### Goal of the exercise
Scan the lines below for the string "rose". Reply with how many match, and no other words.

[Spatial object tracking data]
::::::

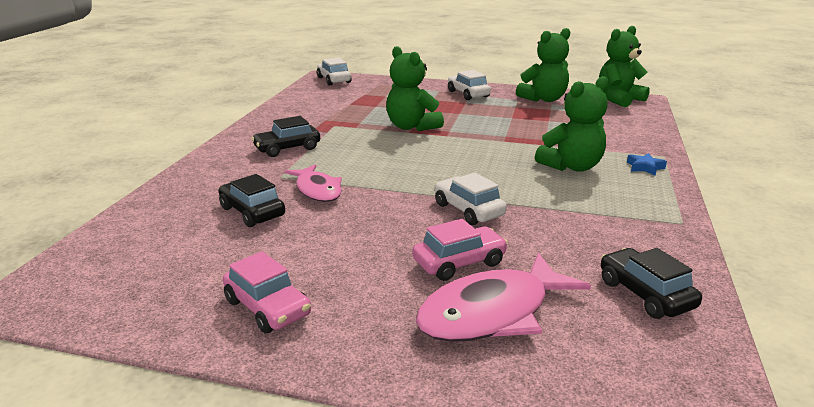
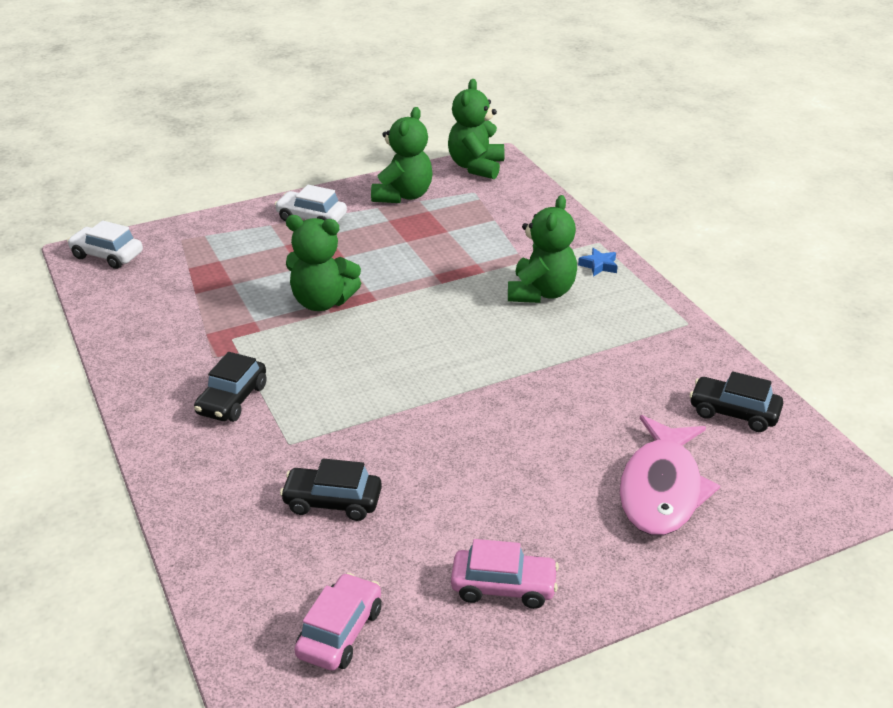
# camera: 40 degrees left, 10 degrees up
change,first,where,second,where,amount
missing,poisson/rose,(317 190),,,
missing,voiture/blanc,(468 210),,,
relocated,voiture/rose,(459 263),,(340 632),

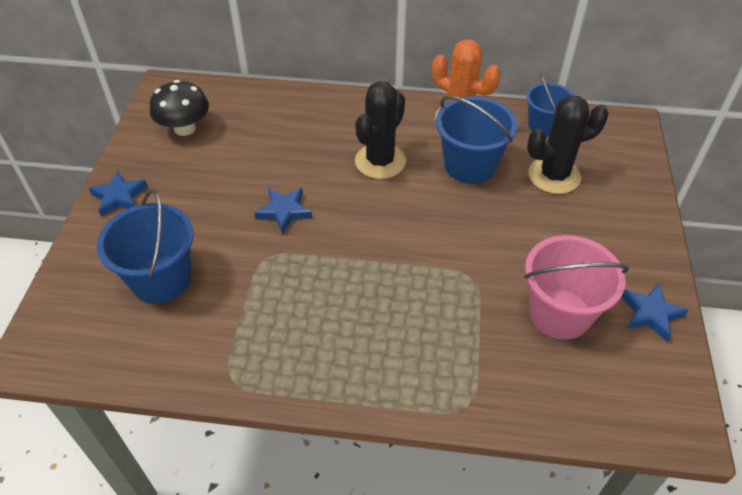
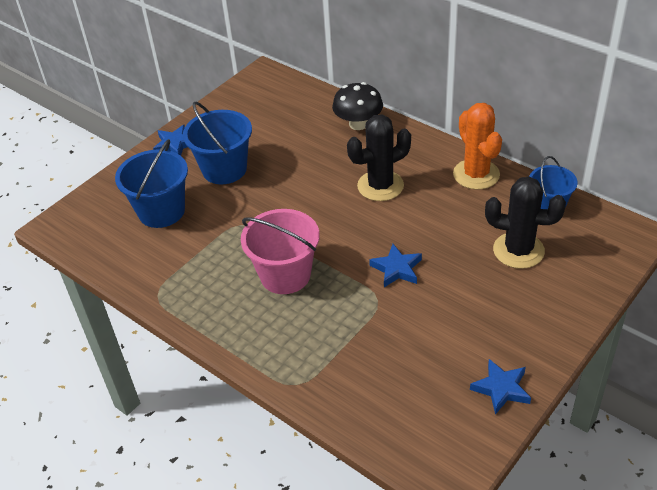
# camera: 35 degrees right, 5 degrees down
change,first,where,second,where,amount
relocated,champignon/noir,(185 128),,(358 124),
relocated,étoile/bleu,(284 212),,(397 269),
relocated,seau/bleu,(470 165),,(224 169),
relocated,seau/rose,(559 313),,(285 275),

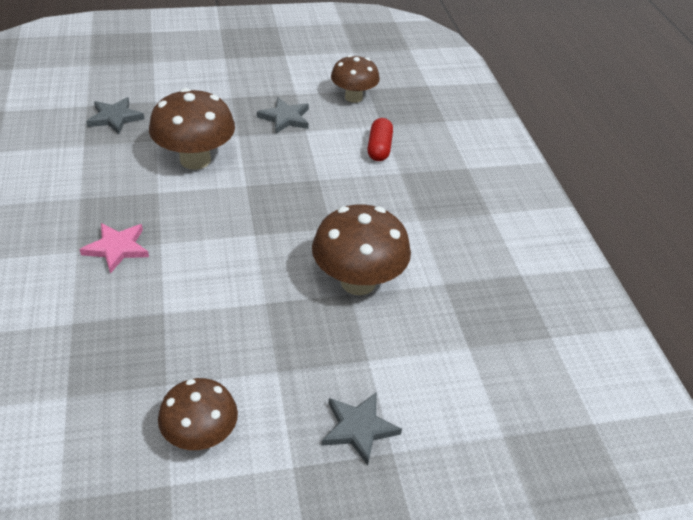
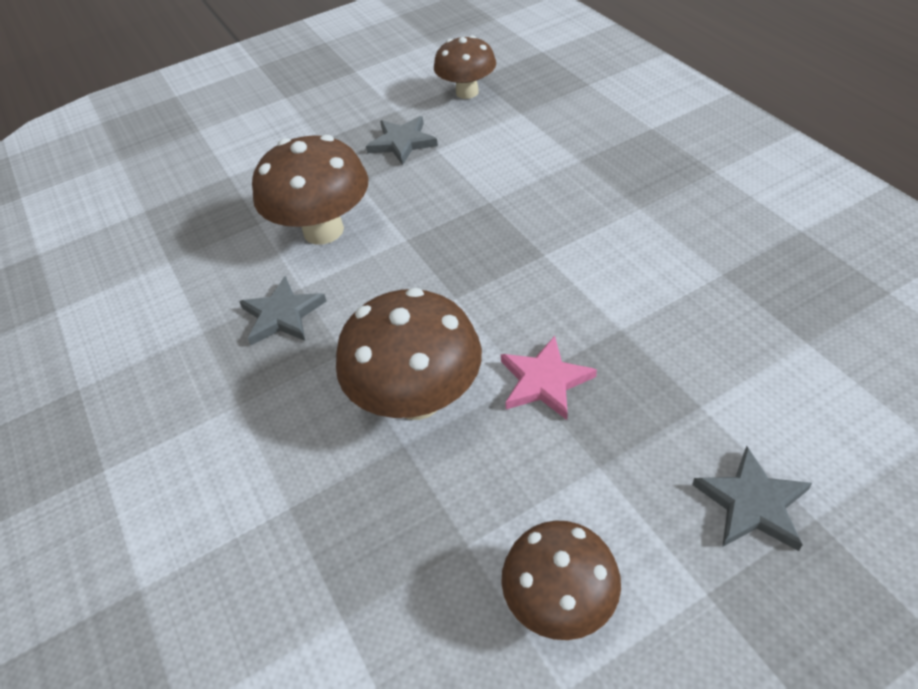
# camera: 10 degrees left, 5 degrees up
change,first,where,second,where,amount
missing,gélule/rouge,(379 148),,,
relocated,étoile/rose,(117 248),,(544 381),
relocated,étoile/gris,(115 118),,(282 315),
relocated,champignon/marron,(358 282),,(417 398),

::::::

### Reply to the exercise
4